### Problem
Among the records below, find the line with "LUX pin VCC: 3V3 -> GND" and the line with "RFID1 pin MISO: D1 -> D9". Set down both and every line between, exactly and with no pictures, but nothing else.

[Source records]
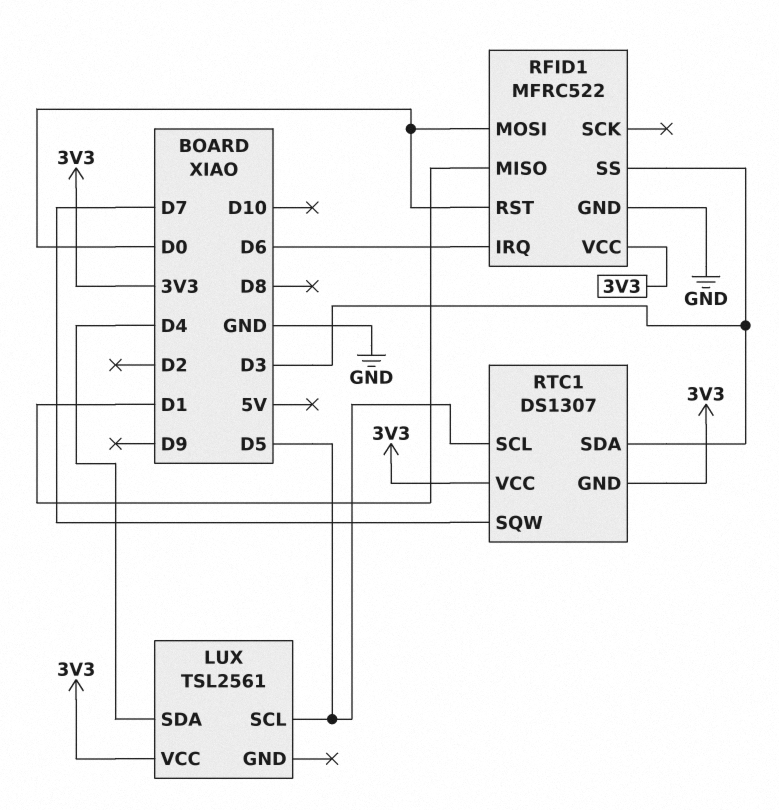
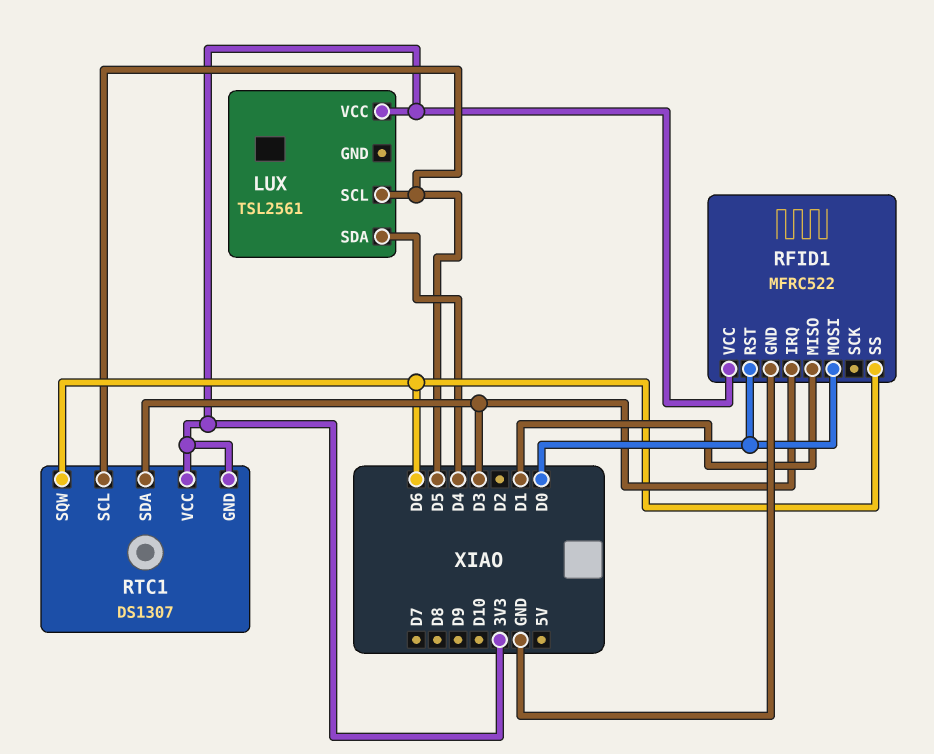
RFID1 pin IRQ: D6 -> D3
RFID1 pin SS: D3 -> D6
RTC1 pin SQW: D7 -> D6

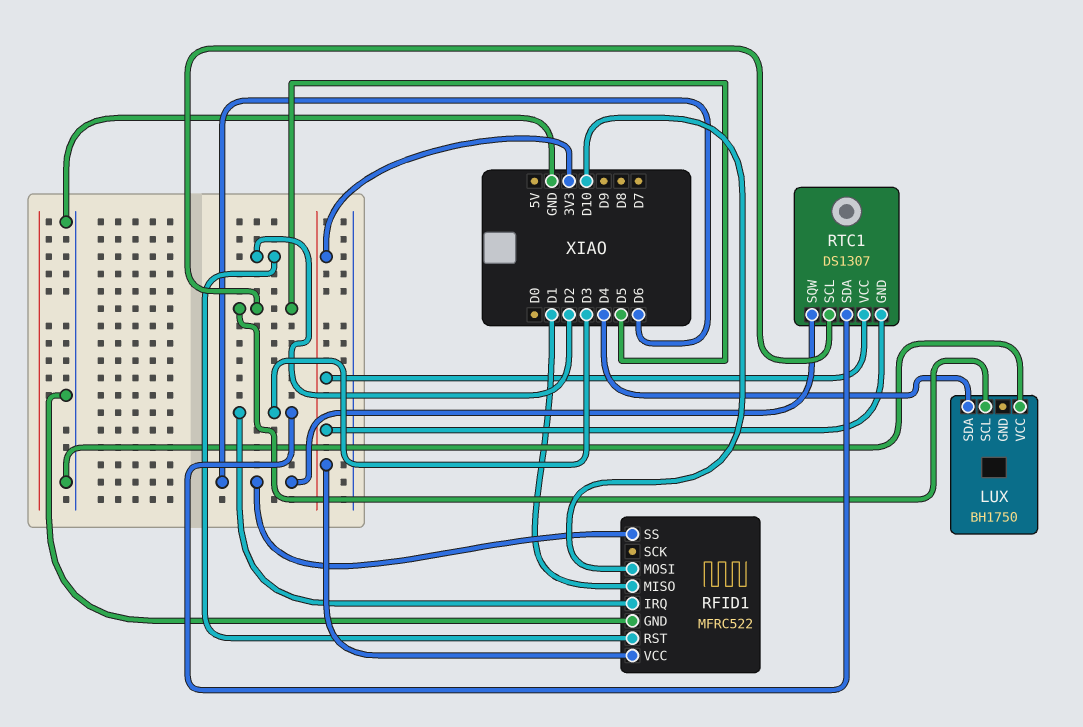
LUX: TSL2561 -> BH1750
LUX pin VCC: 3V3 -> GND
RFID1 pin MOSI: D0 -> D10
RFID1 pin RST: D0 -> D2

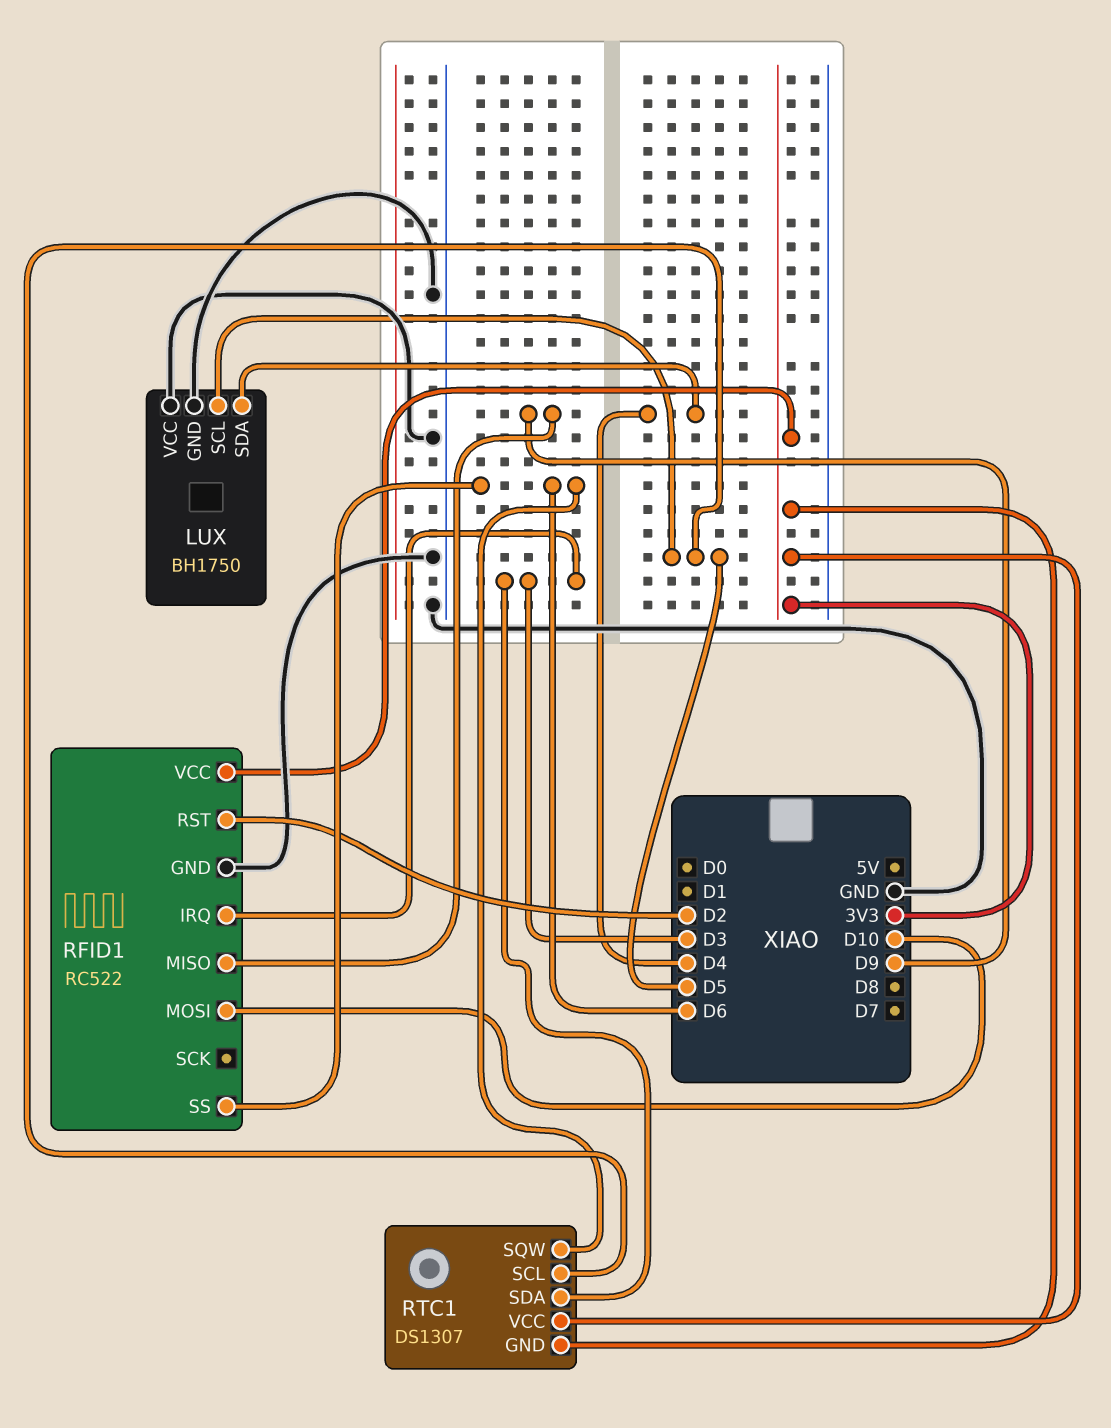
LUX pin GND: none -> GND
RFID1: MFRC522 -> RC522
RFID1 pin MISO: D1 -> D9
* * *
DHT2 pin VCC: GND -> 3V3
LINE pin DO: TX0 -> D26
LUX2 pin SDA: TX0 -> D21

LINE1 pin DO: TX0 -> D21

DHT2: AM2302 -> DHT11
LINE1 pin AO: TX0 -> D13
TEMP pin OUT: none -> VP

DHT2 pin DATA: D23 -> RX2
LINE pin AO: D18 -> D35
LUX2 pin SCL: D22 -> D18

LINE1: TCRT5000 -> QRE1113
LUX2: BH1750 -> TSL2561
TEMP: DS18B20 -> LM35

### Response below
LUX pin VCC: 3V3 -> GND
RFID1 pin MOSI: D0 -> D10
RFID1 pin RST: D0 -> D2

LUX pin GND: none -> GND
RFID1: MFRC522 -> RC522
RFID1 pin MISO: D1 -> D9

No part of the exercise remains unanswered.